- **EXERCISE GOAL**
Leaving the pictures aside, transcribe the data below exactly.

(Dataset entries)
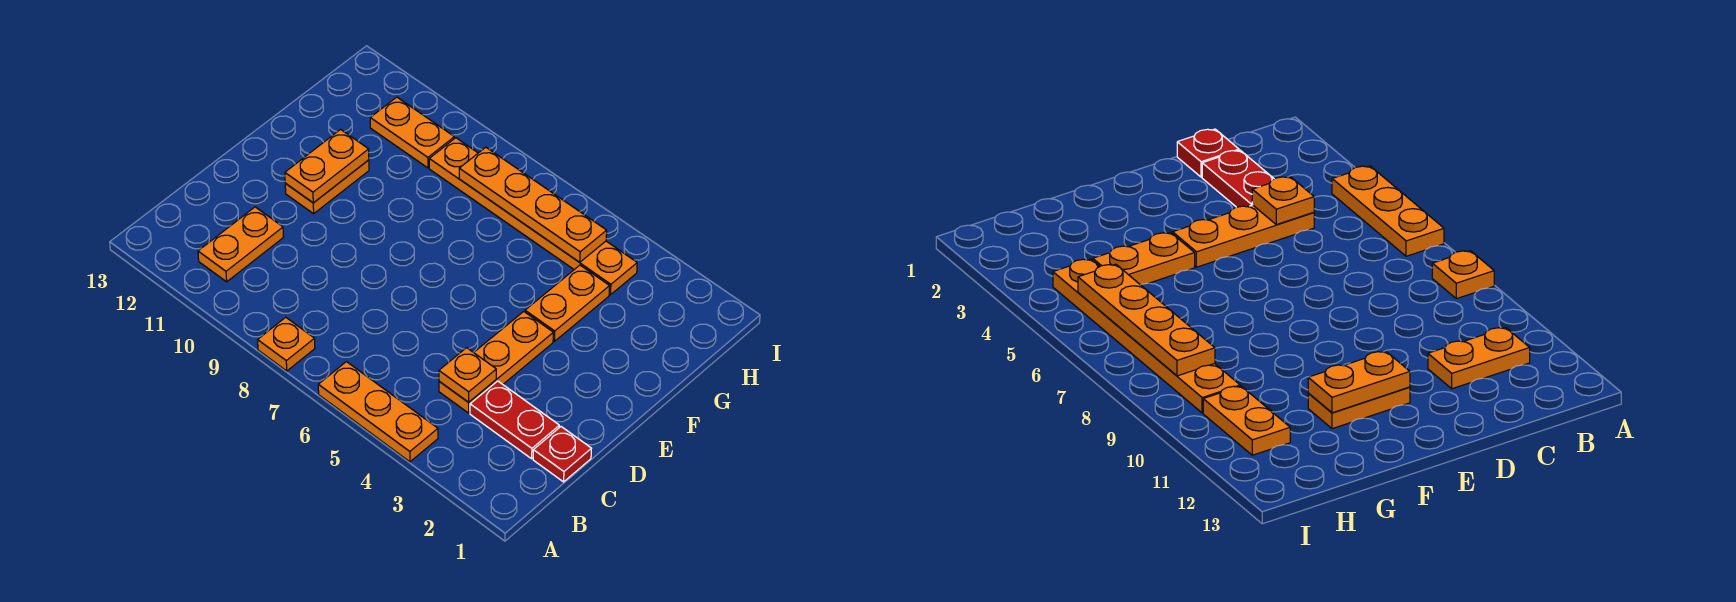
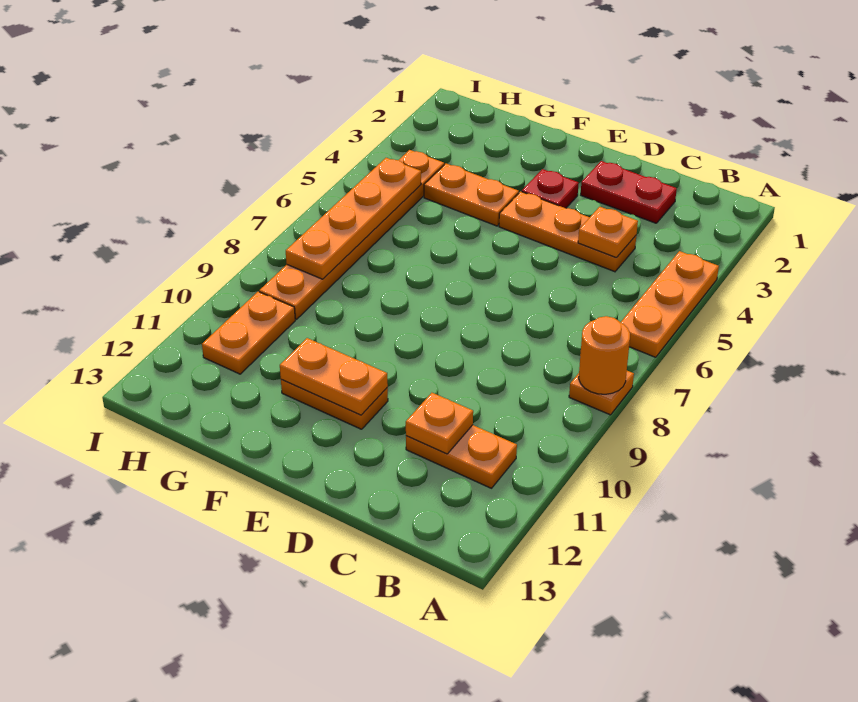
none -> orange round brick A8 level 2
red plate C1 level 1 -> red plate E3 level 1
red plate C2:C3 level 1 -> red plate C2:D2 level 1
none -> orange plate C11 level 2

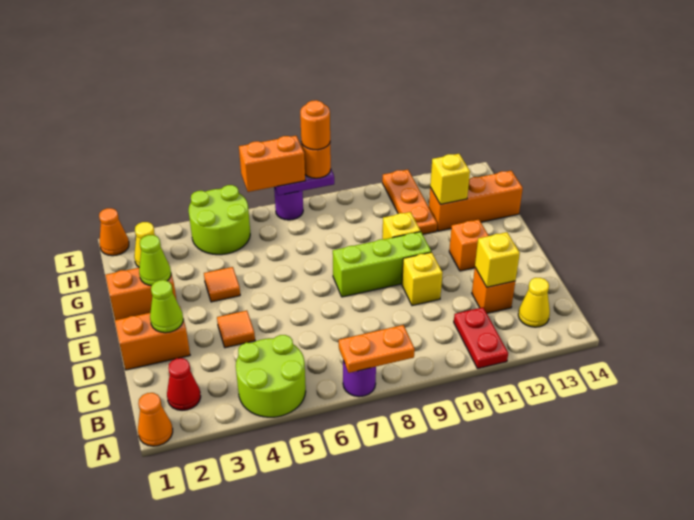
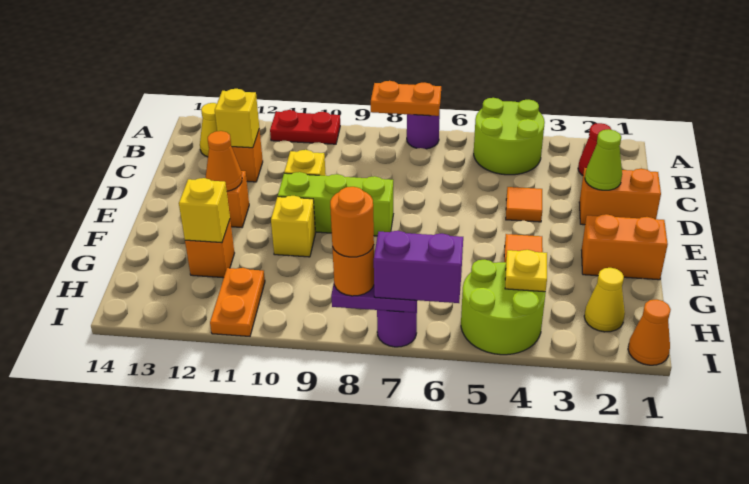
orange cone A1 level 1 -> orange cone E12 level 2
red plate A11:B11 level 1 -> red plate A10:A11 level 1
lime cone F2 level 2 -> none
orange plate G11:I11 level 1 -> orange plate H11:I11 level 1
orange brick G12:G14 level 1 -> orange brick G12 level 1
none -> yellow plate H4 level 2
orange brick I6:I7 level 3 -> purple brick I6:I7 level 3

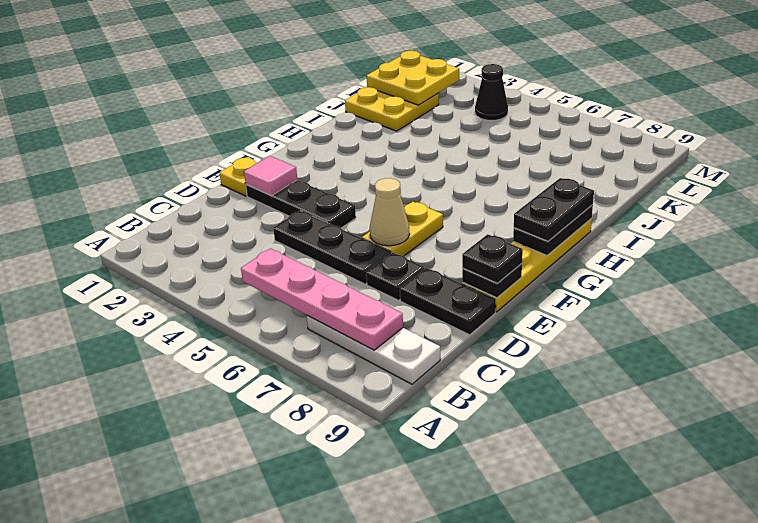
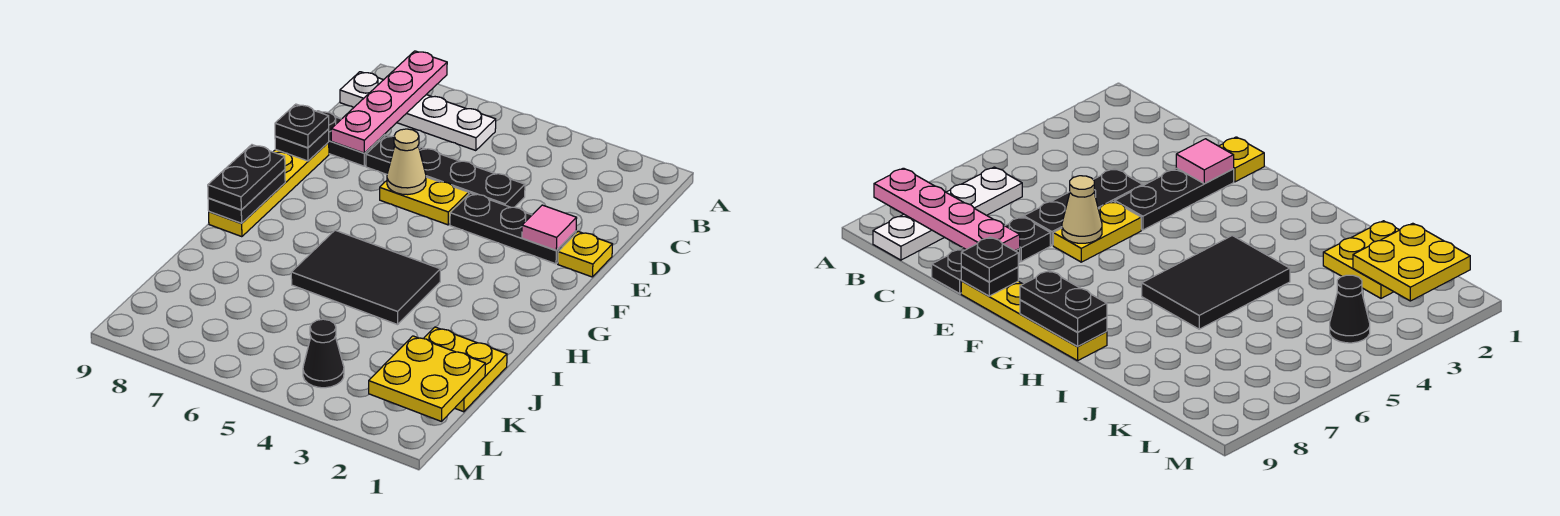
pink plate B5:B8 level 2 -> pink plate A8:D8 level 2
white plate B7:B9 level 1 -> white plate B6:B9 level 1
yellow plate E6:F6 level 1 -> yellow plate E5:E6 level 1
none -> black tile H4:I6 level 1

- **RESULT**
none -> orange round brick A8 level 2
red plate C1 level 1 -> red plate E3 level 1
red plate C2:C3 level 1 -> red plate C2:D2 level 1
none -> orange plate C11 level 2

orange cone A1 level 1 -> orange cone E12 level 2
red plate A11:B11 level 1 -> red plate A10:A11 level 1
lime cone F2 level 2 -> none
orange plate G11:I11 level 1 -> orange plate H11:I11 level 1
orange brick G12:G14 level 1 -> orange brick G12 level 1
none -> yellow plate H4 level 2
orange brick I6:I7 level 3 -> purple brick I6:I7 level 3

pink plate B5:B8 level 2 -> pink plate A8:D8 level 2
white plate B7:B9 level 1 -> white plate B6:B9 level 1
yellow plate E6:F6 level 1 -> yellow plate E5:E6 level 1
none -> black tile H4:I6 level 1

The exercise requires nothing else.